◆ Problem statement ◆
Set down, character for character, everything in the records below from the line holding "C102: none -> 220nF (DRV, SPK)" down to the line holding "U3: OR 74HC32", and no other line.

◆ Extracted material ◆
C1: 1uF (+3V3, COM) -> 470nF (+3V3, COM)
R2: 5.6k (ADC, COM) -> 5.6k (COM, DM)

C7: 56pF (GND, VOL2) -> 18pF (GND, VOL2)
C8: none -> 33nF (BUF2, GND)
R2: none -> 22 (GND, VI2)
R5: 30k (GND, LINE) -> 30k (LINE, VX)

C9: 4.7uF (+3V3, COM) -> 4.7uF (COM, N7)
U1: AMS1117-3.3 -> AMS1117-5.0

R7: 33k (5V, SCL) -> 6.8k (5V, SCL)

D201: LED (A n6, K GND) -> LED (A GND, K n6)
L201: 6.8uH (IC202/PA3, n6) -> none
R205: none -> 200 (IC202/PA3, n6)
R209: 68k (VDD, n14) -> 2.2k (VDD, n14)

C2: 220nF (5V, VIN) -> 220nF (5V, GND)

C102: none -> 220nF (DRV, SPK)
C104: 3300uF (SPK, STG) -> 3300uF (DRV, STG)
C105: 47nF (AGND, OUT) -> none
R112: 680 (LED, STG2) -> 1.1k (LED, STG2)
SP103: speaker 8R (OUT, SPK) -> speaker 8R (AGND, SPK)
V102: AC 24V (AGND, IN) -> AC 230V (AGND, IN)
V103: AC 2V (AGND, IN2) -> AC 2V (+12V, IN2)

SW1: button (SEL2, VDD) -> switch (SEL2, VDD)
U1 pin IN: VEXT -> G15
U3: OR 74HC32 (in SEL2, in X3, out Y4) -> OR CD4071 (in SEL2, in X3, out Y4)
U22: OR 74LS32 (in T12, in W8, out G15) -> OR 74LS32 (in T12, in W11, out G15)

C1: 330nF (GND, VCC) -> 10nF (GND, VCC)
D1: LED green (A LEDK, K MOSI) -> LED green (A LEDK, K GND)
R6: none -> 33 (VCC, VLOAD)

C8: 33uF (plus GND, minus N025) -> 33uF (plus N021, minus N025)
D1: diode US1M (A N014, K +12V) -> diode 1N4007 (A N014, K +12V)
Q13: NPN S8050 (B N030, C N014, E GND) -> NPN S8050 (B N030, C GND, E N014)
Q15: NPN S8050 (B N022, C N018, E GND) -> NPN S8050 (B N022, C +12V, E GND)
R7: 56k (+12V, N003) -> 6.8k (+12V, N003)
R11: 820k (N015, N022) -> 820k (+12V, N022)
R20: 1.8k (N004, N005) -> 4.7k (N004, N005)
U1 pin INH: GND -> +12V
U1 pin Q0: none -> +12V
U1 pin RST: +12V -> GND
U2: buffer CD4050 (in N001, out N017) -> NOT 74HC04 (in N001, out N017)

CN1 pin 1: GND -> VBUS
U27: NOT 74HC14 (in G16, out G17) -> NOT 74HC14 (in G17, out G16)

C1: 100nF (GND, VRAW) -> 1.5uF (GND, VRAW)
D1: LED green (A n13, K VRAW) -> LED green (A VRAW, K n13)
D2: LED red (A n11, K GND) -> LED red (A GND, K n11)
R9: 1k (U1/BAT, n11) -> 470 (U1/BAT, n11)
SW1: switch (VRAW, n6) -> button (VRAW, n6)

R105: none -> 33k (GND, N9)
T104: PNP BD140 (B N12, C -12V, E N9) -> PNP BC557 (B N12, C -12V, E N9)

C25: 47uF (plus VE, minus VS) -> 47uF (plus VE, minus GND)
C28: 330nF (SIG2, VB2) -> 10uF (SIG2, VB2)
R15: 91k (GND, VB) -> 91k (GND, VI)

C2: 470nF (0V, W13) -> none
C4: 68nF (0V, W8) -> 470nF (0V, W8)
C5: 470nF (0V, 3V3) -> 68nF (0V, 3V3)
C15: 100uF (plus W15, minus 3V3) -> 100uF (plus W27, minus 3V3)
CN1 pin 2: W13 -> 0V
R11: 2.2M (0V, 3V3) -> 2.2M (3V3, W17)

◆ Task output ◆
C102: none -> 220nF (DRV, SPK)
C104: 3300uF (SPK, STG) -> 3300uF (DRV, STG)
C105: 47nF (AGND, OUT) -> none
R112: 680 (LED, STG2) -> 1.1k (LED, STG2)
SP103: speaker 8R (OUT, SPK) -> speaker 8R (AGND, SPK)
V102: AC 24V (AGND, IN) -> AC 230V (AGND, IN)
V103: AC 2V (AGND, IN2) -> AC 2V (+12V, IN2)

SW1: button (SEL2, VDD) -> switch (SEL2, VDD)
U1 pin IN: VEXT -> G15
U3: OR 74HC32 (in SEL2, in X3, out Y4) -> OR CD4071 (in SEL2, in X3, out Y4)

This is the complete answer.